Put the lines of the listing into a JSON list of strings, one string per line and no blank lines, starting at the first line of the listing and ending at the line that contains "64: 15:36 -> 07:12".

[Stored records]
┄┄┄┄┄┄

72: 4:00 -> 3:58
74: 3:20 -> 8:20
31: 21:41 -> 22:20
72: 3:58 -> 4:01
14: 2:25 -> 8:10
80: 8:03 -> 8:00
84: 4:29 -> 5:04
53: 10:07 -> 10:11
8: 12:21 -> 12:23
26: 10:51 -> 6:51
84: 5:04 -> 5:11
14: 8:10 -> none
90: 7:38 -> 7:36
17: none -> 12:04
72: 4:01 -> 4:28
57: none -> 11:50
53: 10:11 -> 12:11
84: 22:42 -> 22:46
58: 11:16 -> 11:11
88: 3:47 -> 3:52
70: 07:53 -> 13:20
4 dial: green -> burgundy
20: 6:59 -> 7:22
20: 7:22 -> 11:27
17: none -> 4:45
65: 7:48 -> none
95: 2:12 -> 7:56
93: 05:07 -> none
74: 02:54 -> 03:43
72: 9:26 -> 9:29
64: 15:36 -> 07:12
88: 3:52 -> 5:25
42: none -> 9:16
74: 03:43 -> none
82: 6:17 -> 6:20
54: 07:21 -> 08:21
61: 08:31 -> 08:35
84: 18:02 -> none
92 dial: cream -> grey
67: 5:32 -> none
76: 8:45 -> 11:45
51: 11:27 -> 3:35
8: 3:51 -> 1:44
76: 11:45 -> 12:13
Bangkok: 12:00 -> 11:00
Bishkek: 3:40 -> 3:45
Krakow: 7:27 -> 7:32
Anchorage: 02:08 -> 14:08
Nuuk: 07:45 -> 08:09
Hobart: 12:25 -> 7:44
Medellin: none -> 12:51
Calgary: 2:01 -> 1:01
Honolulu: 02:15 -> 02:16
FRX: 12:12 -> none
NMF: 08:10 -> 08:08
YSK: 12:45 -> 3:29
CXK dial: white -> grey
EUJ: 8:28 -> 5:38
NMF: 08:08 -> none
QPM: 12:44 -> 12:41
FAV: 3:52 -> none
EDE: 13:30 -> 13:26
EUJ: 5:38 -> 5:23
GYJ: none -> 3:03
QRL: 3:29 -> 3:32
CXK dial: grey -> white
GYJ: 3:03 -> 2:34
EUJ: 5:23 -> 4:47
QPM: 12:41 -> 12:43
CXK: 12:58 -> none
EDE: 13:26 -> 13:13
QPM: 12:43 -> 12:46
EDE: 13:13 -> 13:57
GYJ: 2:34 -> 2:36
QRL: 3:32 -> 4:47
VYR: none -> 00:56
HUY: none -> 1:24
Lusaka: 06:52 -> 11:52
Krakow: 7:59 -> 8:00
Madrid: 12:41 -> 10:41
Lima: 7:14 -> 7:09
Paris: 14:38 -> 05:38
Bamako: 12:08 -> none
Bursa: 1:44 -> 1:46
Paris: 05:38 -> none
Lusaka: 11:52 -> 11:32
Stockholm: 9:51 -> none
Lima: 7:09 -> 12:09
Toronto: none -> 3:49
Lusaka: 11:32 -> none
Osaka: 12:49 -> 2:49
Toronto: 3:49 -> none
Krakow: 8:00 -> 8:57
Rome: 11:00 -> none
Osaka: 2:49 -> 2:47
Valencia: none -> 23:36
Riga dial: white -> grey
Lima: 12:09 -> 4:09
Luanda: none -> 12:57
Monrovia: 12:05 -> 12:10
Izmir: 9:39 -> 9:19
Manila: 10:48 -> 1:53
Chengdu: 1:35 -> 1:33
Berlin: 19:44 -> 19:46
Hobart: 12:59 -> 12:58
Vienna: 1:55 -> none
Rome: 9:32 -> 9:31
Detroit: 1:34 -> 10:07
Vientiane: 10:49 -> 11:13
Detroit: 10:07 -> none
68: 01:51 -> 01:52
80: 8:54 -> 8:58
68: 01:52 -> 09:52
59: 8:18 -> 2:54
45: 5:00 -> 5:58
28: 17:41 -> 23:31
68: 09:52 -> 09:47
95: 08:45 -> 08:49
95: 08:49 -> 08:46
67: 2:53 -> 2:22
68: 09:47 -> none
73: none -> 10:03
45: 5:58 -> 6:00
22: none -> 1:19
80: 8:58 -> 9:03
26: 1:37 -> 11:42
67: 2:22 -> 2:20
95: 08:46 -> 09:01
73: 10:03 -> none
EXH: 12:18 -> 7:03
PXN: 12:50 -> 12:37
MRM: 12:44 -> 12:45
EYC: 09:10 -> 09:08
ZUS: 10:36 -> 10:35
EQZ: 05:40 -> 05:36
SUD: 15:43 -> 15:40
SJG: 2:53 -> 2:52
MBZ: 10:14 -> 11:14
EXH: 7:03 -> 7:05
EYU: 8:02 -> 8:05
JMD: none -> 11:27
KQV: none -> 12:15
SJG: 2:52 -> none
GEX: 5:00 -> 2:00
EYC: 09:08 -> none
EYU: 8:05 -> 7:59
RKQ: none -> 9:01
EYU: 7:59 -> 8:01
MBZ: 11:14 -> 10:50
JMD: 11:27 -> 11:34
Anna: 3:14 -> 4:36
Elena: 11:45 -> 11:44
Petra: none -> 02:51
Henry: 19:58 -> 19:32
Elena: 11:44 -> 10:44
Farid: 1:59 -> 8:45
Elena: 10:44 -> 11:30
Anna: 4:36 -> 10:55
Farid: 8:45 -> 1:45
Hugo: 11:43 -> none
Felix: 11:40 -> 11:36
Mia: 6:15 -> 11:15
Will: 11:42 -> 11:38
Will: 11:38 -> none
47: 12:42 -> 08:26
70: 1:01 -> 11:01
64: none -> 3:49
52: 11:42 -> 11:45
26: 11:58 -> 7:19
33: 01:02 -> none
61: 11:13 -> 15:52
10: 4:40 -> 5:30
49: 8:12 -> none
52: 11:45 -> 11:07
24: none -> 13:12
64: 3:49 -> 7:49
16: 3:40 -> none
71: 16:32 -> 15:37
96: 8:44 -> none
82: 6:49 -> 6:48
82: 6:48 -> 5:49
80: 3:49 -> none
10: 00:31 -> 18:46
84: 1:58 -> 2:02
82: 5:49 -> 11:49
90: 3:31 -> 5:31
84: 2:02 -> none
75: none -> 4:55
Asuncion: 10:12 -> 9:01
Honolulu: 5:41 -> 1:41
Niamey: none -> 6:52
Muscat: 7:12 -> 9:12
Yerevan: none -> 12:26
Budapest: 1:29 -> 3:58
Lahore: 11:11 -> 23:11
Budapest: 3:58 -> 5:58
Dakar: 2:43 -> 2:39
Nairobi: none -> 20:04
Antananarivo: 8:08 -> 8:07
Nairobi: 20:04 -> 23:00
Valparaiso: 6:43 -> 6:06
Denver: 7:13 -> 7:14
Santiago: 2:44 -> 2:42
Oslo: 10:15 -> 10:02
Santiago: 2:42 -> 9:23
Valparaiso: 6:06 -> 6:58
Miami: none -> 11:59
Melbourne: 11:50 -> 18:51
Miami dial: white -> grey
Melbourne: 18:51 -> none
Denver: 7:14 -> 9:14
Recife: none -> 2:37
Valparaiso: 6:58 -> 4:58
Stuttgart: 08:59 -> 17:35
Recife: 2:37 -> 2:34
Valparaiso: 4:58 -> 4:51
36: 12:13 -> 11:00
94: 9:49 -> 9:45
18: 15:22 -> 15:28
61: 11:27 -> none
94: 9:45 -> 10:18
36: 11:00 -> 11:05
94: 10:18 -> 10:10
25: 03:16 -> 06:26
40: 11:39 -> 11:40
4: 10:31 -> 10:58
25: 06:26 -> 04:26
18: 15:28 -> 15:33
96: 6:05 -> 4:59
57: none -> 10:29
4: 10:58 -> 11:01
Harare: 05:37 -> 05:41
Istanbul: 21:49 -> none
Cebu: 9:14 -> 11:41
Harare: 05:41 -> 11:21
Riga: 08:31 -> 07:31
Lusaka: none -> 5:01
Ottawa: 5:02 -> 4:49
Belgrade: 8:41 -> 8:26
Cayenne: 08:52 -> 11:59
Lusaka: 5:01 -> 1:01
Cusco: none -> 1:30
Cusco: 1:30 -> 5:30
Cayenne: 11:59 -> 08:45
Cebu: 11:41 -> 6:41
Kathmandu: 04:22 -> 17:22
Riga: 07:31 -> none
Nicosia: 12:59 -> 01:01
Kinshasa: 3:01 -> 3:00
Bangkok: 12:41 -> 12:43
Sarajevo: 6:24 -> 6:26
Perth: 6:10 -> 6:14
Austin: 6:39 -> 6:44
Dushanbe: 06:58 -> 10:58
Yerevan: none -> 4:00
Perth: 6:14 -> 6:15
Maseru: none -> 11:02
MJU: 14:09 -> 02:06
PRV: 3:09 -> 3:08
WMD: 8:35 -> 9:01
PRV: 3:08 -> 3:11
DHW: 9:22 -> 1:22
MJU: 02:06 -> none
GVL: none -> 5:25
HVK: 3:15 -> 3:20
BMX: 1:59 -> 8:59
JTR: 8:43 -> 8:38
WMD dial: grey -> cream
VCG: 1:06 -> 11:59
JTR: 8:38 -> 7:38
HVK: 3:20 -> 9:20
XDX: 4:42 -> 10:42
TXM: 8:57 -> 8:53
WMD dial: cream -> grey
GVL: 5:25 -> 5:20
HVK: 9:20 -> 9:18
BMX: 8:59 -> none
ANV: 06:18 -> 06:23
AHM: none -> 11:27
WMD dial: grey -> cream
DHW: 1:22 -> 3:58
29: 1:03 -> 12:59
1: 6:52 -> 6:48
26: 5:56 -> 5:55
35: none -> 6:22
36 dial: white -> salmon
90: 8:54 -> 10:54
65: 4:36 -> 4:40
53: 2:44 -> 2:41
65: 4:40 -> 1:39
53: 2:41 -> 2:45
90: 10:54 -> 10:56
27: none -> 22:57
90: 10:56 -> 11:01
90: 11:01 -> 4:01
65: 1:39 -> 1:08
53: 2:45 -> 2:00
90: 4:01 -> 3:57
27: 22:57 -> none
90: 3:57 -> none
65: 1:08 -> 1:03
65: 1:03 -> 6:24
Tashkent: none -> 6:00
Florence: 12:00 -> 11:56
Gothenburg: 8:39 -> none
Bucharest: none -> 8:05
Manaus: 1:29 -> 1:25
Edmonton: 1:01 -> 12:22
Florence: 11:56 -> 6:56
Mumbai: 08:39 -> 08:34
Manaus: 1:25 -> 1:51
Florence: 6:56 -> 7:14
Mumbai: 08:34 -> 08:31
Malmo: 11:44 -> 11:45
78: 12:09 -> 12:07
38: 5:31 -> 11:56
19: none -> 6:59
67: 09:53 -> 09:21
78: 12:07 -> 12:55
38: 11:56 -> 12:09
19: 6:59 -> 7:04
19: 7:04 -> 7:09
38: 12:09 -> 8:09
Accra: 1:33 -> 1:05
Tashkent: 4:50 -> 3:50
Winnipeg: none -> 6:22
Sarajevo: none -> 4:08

┄┄┄┄┄┄

Answer to this task
[
  "72: 4:00 -> 3:58",
  "74: 3:20 -> 8:20",
  "31: 21:41 -> 22:20",
  "72: 3:58 -> 4:01",
  "14: 2:25 -> 8:10",
  "80: 8:03 -> 8:00",
  "84: 4:29 -> 5:04",
  "53: 10:07 -> 10:11",
  "8: 12:21 -> 12:23",
  "26: 10:51 -> 6:51",
  "84: 5:04 -> 5:11",
  "14: 8:10 -> none",
  "90: 7:38 -> 7:36",
  "17: none -> 12:04",
  "72: 4:01 -> 4:28",
  "57: none -> 11:50",
  "53: 10:11 -> 12:11",
  "84: 22:42 -> 22:46",
  "58: 11:16 -> 11:11",
  "88: 3:47 -> 3:52",
  "70: 07:53 -> 13:20",
  "4 dial: green -> burgundy",
  "20: 6:59 -> 7:22",
  "20: 7:22 -> 11:27",
  "17: none -> 4:45",
  "65: 7:48 -> none",
  "95: 2:12 -> 7:56",
  "93: 05:07 -> none",
  "74: 02:54 -> 03:43",
  "72: 9:26 -> 9:29",
  "64: 15:36 -> 07:12"
]